*** Source data Section Begins ***

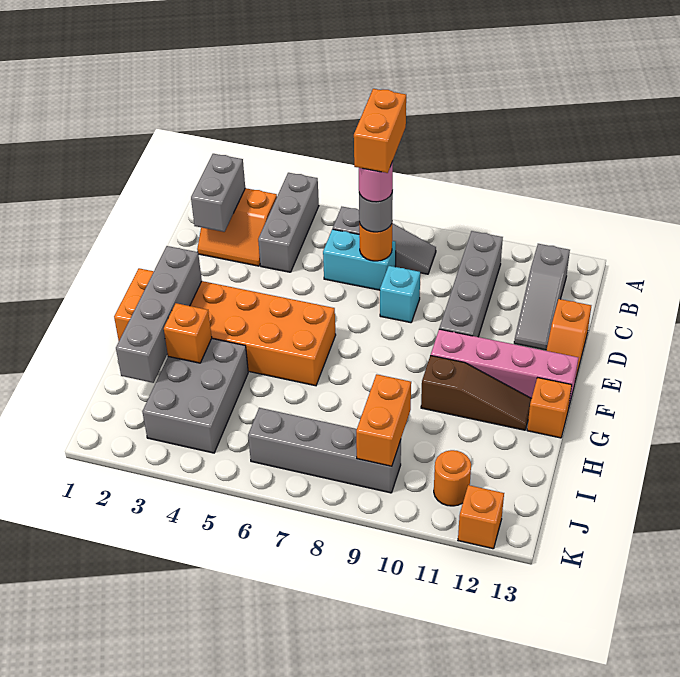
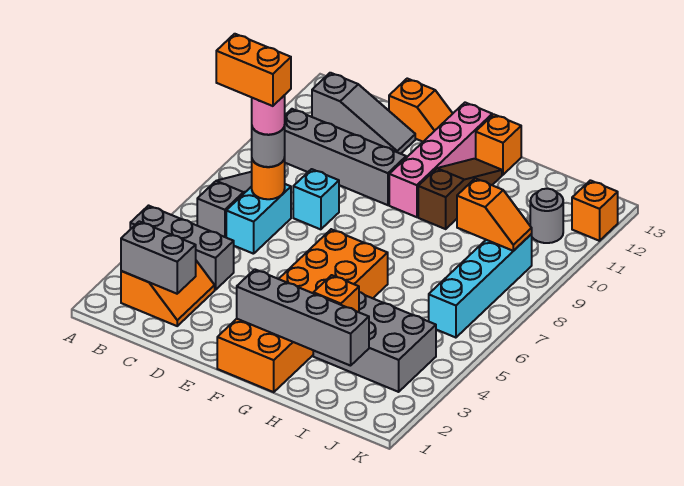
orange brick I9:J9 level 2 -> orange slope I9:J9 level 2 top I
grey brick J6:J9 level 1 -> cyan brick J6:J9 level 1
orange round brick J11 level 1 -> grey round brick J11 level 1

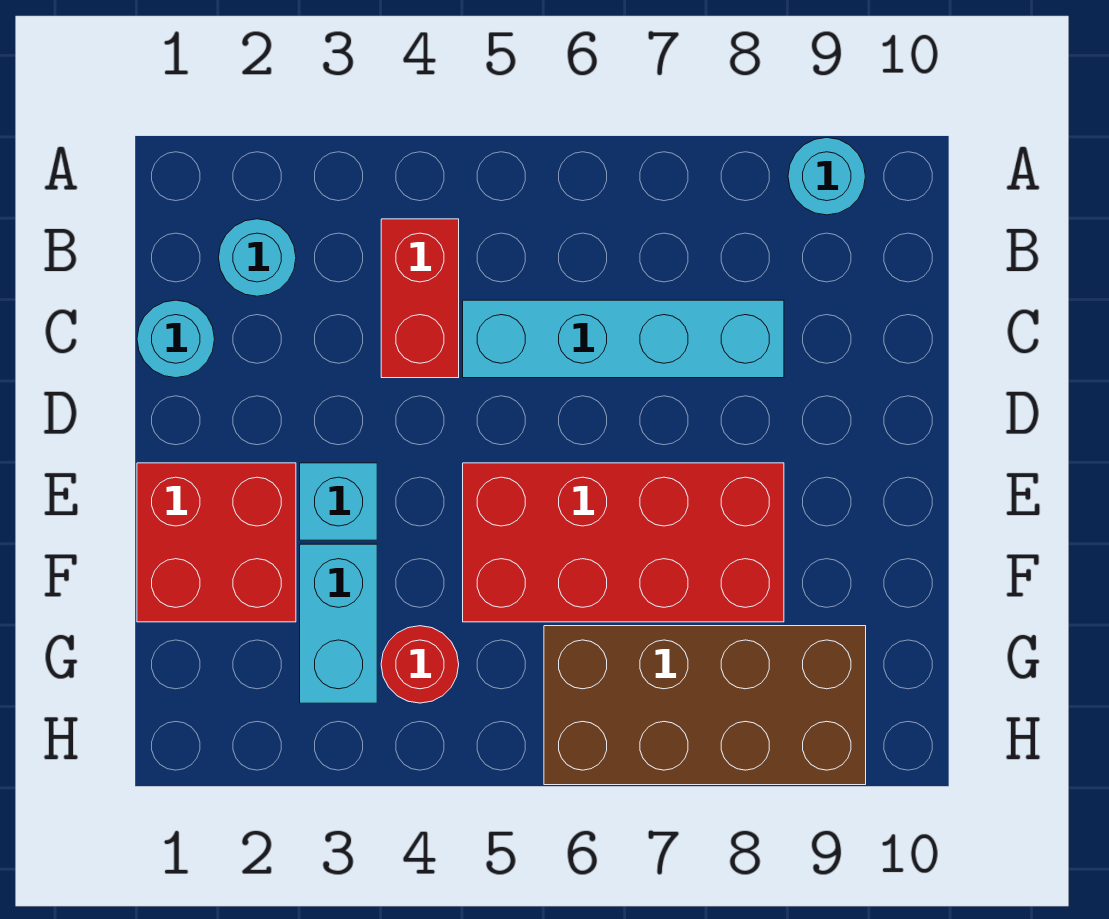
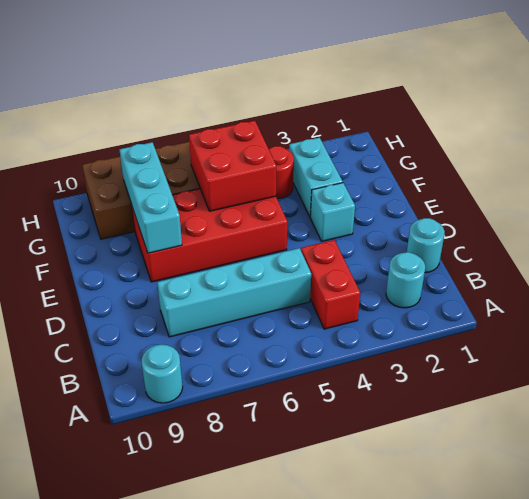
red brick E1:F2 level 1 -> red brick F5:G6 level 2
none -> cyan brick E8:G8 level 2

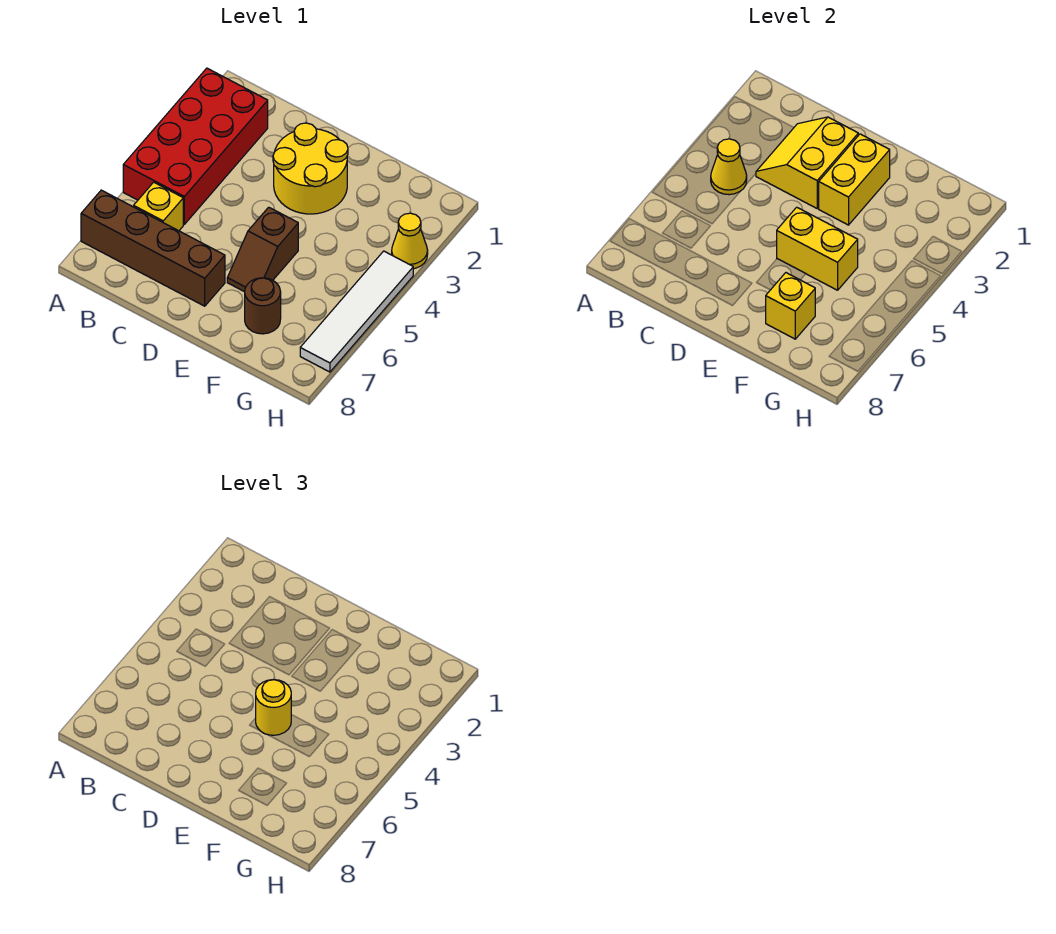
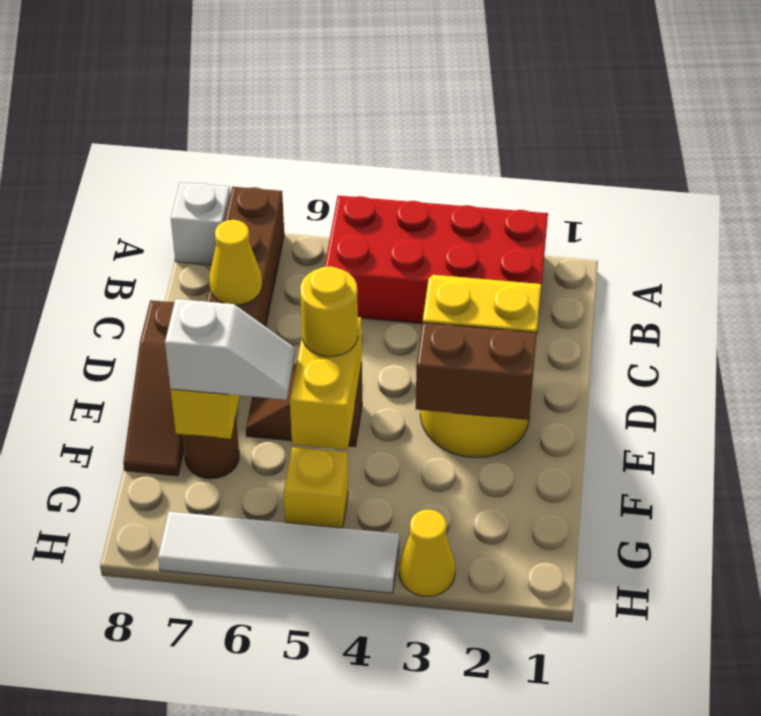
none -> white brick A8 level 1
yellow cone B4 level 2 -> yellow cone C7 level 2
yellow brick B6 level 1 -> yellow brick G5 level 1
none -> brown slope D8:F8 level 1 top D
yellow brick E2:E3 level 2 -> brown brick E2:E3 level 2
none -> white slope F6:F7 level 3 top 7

*** Source data Section Ends ***

**What to work on:** Copy the records above exactly. Do not carry any picture into the copy.

**Solved problem:**
orange brick I9:J9 level 2 -> orange slope I9:J9 level 2 top I
grey brick J6:J9 level 1 -> cyan brick J6:J9 level 1
orange round brick J11 level 1 -> grey round brick J11 level 1

red brick E1:F2 level 1 -> red brick F5:G6 level 2
none -> cyan brick E8:G8 level 2

none -> white brick A8 level 1
yellow cone B4 level 2 -> yellow cone C7 level 2
yellow brick B6 level 1 -> yellow brick G5 level 1
none -> brown slope D8:F8 level 1 top D
yellow brick E2:E3 level 2 -> brown brick E2:E3 level 2
none -> white slope F6:F7 level 3 top 7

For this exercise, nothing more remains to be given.